Reproduce the records starting at the line containing "bollard [1184, 575]" and ending at the last record, swapping "helipad" for "heliport" and keeping everything else unchanged.

○ ○ ○ ○ ○

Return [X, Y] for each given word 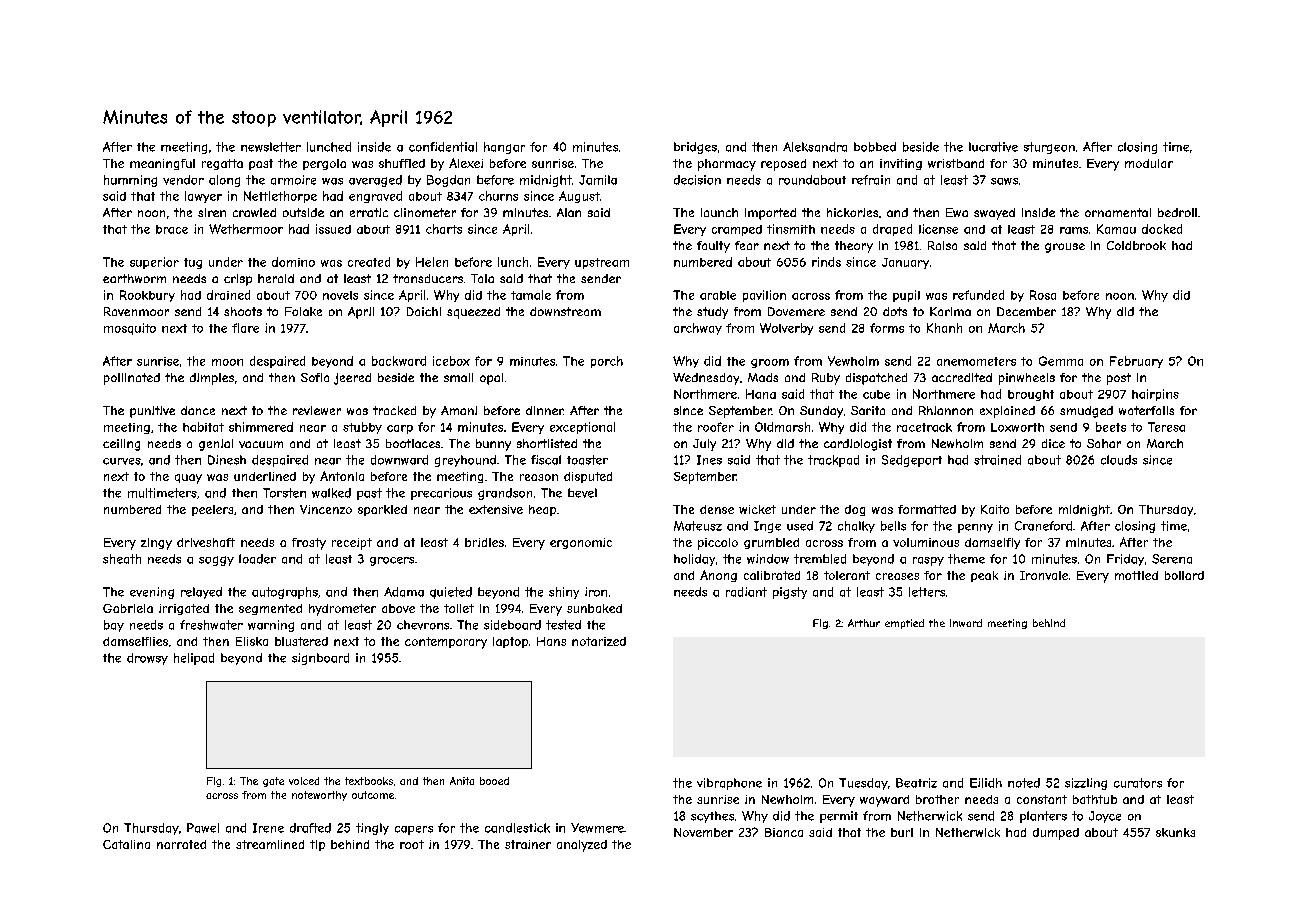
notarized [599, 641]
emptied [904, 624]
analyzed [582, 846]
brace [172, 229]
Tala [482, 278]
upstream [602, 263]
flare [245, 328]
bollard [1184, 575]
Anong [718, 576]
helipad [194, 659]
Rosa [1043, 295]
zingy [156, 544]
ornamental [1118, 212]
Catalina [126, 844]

○ ○ ○ ○ ○

▶ [Solution]:
bollard [1184, 575]
Anong [718, 576]
heliport [194, 659]
Rosa [1043, 295]
zingy [156, 544]
ornamental [1118, 212]
Catalina [126, 844]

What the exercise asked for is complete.